**What is required**
Identify every line in the rows below that contains the string "autoBeamOff", and copy each one. Match case exactly.

**Provided entries**
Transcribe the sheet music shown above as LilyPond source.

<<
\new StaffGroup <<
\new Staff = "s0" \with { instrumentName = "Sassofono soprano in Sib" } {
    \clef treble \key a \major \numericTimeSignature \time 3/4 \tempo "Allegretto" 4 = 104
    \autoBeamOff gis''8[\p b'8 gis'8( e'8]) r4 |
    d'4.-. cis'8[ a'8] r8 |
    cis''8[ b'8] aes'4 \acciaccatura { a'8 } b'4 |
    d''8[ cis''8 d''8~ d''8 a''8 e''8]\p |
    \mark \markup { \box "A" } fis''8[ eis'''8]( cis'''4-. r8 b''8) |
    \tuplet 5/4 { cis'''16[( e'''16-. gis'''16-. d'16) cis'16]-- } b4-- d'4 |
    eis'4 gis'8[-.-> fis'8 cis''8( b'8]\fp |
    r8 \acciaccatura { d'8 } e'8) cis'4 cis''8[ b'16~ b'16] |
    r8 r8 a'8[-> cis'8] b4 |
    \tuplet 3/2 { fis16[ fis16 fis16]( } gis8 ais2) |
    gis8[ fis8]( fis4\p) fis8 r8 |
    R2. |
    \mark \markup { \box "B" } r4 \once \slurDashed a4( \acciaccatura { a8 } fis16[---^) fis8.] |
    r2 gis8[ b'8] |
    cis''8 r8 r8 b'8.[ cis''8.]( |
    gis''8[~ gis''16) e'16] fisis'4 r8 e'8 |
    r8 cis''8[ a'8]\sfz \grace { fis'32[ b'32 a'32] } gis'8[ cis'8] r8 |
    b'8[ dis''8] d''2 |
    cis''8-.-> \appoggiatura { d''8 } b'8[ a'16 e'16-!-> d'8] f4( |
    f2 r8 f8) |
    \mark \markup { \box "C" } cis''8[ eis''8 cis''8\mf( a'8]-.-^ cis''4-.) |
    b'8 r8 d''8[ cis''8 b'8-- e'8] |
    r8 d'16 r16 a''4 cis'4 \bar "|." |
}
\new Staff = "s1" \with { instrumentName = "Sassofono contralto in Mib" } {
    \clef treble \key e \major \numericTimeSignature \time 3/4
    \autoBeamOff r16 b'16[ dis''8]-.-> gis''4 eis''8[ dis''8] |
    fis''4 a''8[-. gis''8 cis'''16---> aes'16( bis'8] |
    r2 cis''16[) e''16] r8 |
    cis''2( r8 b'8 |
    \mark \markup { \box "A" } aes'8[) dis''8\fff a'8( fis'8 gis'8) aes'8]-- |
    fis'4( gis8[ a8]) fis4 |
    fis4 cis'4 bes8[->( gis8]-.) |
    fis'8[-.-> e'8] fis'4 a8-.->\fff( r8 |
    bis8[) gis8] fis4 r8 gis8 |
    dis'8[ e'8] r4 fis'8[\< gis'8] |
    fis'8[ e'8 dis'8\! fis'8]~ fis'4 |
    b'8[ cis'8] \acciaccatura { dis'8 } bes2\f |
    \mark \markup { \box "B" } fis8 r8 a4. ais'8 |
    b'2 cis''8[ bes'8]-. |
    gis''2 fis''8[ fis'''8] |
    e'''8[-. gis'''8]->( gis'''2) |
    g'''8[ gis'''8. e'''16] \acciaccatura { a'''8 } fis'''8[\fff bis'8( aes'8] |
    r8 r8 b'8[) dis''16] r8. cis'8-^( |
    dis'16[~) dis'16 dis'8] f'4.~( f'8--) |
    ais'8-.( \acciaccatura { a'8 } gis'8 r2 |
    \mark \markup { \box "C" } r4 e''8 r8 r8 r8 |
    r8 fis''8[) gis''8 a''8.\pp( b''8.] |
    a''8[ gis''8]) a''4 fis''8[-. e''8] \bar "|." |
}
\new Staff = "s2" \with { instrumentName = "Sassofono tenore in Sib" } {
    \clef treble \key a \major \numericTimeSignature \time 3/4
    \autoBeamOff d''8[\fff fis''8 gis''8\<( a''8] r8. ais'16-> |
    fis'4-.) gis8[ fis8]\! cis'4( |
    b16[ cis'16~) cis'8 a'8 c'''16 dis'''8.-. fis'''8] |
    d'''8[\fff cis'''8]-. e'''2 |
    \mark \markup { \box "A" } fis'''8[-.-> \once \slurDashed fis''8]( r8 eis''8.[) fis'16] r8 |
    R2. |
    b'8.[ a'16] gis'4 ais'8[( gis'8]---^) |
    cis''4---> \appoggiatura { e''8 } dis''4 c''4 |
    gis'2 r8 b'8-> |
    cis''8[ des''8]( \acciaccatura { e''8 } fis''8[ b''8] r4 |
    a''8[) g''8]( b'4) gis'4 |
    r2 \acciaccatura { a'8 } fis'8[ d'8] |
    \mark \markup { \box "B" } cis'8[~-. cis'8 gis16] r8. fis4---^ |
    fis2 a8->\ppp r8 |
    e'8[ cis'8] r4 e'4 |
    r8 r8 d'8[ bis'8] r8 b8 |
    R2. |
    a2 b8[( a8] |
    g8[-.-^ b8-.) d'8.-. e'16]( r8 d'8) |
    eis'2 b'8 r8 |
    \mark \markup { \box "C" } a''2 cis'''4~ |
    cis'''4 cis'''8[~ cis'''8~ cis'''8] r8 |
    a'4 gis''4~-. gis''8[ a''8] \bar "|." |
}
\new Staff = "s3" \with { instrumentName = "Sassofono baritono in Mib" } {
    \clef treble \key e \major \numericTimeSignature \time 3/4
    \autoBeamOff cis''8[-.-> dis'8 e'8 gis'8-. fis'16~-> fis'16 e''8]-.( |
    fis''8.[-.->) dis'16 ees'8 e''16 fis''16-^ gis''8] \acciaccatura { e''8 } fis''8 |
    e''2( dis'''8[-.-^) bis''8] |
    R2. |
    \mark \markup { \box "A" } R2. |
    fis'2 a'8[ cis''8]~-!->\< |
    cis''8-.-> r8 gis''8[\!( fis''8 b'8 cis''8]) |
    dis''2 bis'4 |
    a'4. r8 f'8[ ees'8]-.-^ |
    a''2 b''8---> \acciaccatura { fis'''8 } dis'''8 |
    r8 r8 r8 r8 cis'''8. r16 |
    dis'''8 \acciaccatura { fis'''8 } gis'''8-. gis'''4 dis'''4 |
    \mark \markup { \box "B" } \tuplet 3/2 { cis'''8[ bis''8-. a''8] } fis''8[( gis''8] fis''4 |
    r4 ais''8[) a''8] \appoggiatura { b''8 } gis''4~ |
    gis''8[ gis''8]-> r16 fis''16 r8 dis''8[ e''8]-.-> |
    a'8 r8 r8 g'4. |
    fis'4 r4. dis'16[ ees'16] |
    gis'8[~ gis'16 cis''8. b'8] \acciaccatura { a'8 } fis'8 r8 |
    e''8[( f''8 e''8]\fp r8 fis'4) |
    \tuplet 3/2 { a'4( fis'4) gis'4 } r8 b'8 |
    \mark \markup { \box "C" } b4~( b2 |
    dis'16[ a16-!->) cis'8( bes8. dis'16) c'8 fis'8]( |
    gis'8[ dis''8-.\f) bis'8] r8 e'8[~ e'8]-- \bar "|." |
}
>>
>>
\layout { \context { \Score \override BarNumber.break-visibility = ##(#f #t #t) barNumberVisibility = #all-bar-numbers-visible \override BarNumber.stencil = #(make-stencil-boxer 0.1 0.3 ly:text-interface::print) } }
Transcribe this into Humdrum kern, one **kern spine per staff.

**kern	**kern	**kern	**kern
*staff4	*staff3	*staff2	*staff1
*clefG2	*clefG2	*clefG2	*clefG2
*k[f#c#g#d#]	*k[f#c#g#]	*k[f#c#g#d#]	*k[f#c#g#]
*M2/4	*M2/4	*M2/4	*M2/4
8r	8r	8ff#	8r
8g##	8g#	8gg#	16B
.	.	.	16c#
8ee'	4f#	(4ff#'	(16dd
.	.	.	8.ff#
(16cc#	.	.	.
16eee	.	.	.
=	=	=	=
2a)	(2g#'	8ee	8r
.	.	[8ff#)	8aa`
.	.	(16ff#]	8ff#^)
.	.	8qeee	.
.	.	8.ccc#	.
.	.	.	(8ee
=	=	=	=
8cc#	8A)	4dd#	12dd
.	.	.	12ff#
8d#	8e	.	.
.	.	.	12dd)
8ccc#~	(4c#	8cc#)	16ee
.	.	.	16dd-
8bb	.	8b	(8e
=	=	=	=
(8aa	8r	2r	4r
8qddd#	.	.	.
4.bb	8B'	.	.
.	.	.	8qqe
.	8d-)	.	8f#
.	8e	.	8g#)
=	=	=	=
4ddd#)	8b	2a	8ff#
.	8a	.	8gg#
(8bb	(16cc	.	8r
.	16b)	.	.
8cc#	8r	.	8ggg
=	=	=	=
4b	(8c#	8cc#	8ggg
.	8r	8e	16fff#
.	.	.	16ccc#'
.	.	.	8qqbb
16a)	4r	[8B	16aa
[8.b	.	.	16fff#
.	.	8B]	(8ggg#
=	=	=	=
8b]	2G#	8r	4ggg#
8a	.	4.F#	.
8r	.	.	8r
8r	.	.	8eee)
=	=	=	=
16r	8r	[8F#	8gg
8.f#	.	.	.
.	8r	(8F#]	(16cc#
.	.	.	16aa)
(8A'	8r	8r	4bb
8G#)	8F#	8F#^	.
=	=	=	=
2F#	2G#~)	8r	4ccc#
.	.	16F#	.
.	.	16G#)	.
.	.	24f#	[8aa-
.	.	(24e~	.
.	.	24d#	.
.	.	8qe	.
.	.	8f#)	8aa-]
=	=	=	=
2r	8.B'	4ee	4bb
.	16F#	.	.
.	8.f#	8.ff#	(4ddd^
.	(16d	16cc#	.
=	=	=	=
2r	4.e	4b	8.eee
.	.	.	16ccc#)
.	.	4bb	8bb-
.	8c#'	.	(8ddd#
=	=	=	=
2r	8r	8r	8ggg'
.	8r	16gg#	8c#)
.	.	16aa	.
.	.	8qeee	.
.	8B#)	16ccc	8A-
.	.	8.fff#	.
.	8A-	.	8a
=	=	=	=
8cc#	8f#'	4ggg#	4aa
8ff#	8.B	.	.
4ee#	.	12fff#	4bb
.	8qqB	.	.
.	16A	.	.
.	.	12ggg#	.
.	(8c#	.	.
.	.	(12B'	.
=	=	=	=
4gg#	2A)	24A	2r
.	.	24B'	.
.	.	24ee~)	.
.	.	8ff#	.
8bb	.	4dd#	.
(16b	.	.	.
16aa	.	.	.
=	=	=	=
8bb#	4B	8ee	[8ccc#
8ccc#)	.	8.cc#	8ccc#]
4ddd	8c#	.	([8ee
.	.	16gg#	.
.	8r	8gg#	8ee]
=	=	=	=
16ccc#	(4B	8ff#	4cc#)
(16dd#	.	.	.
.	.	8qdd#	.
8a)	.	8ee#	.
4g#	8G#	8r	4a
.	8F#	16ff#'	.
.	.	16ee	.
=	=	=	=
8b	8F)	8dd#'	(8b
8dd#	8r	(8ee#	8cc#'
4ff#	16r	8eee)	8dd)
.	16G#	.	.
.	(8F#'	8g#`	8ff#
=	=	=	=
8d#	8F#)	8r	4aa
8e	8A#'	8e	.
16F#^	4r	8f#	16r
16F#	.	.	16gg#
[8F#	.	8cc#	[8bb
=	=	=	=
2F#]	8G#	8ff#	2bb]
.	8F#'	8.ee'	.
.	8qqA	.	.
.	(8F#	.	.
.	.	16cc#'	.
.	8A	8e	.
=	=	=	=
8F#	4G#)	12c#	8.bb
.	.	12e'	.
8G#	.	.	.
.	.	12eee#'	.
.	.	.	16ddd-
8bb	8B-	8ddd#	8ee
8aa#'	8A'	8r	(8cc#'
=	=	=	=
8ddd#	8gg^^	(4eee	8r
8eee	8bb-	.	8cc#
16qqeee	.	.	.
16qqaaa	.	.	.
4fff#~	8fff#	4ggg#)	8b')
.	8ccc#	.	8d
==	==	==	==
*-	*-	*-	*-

**In response**
    \autoBeamOff gis''8[\p b'8 gis'8( e'8]) r4 |
    \autoBeamOff r16 b'16[ dis''8]-.-> gis''4 eis''8[ dis''8] |
    \autoBeamOff d''8[\fff fis''8 gis''8\<( a''8] r8. ais'16-> |
    \autoBeamOff cis''8[-.-> dis'8 e'8 gis'8-. fis'16~-> fis'16 e''8]-.( |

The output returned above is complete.